◆ **ABOUT THIS TASK**:
Take the line that holds "Release Mailbox: [285,204,451,354]" and every line after it to the end of the entries, and repeat them exactly without the pictures.

◆ **GIVEN DATA**:
╔══

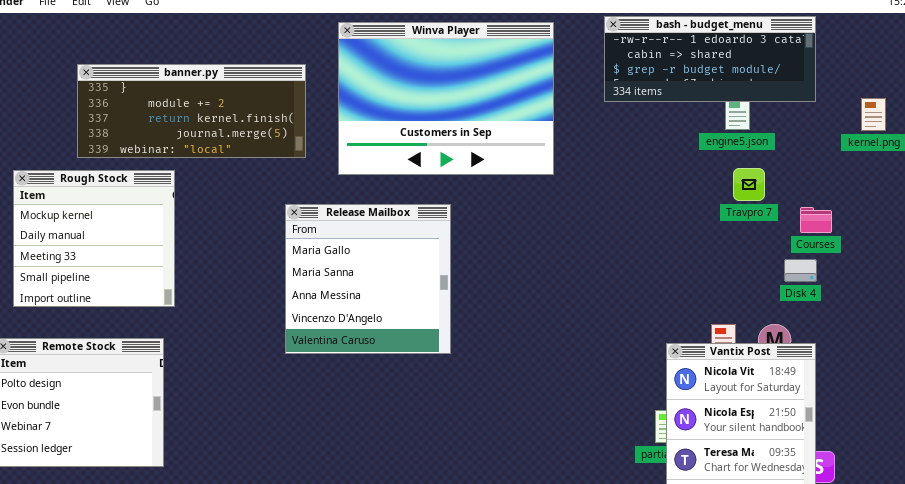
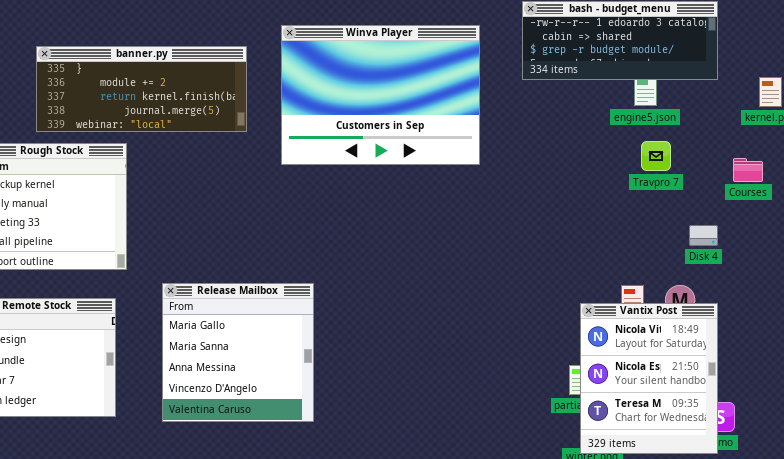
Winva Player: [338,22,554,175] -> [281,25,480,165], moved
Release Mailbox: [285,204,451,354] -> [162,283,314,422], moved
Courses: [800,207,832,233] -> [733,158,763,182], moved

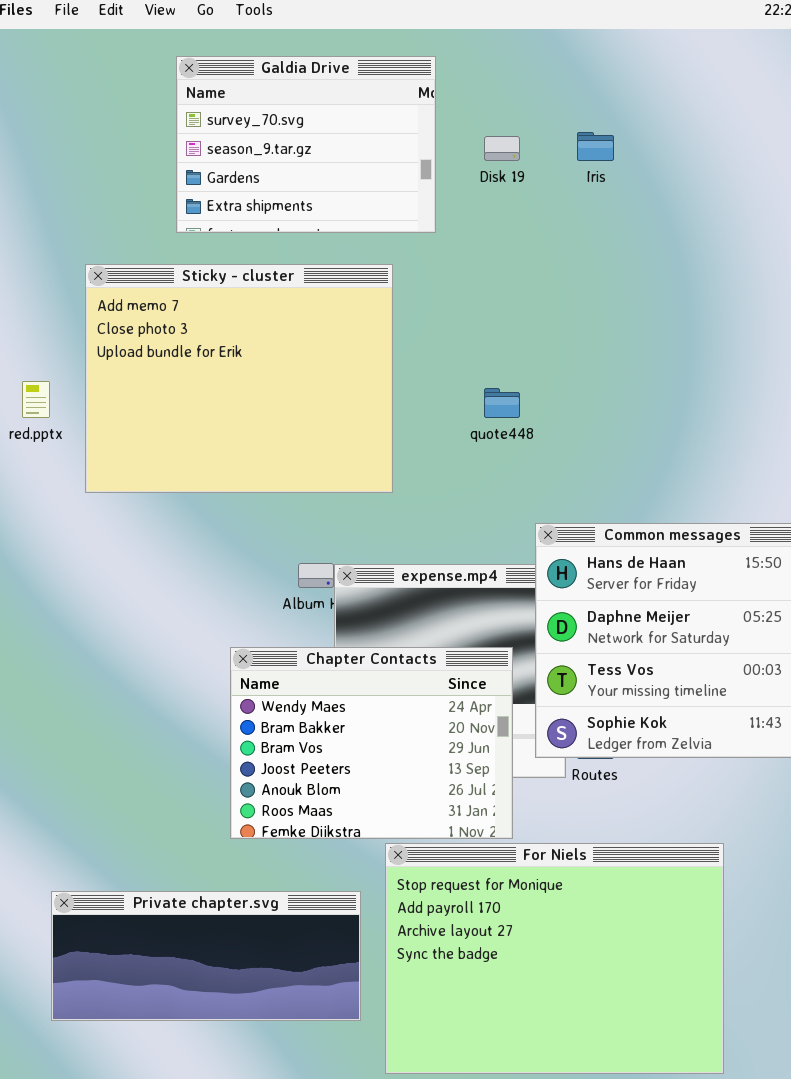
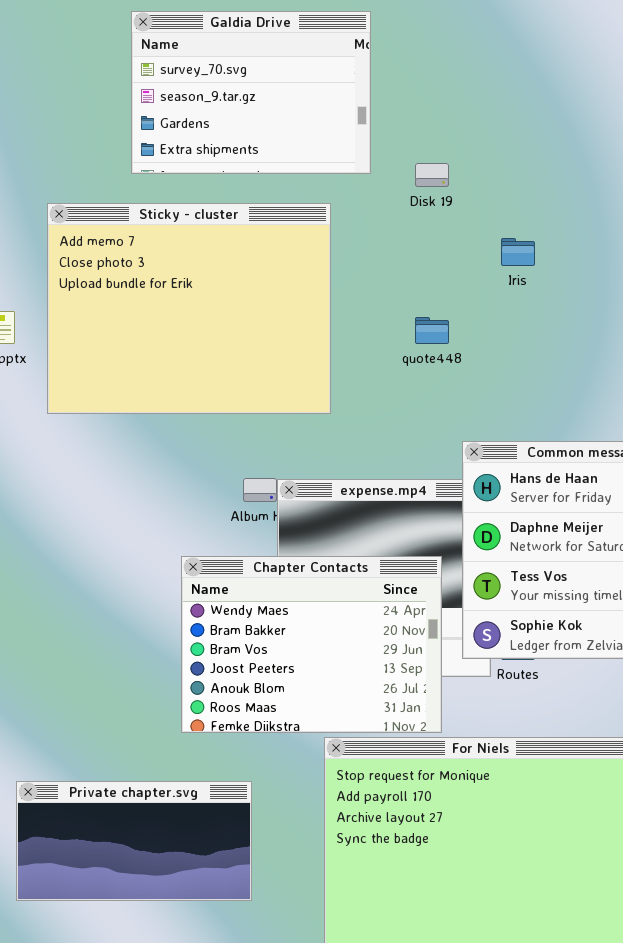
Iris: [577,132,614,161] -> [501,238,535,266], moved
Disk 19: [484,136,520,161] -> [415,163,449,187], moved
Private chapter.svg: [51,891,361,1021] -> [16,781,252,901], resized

╚══

◆ **TASK ANSWER**:
Release Mailbox: [285,204,451,354] -> [162,283,314,422], moved
Courses: [800,207,832,233] -> [733,158,763,182], moved

Iris: [577,132,614,161] -> [501,238,535,266], moved
Disk 19: [484,136,520,161] -> [415,163,449,187], moved
Private chapter.svg: [51,891,361,1021] -> [16,781,252,901], resized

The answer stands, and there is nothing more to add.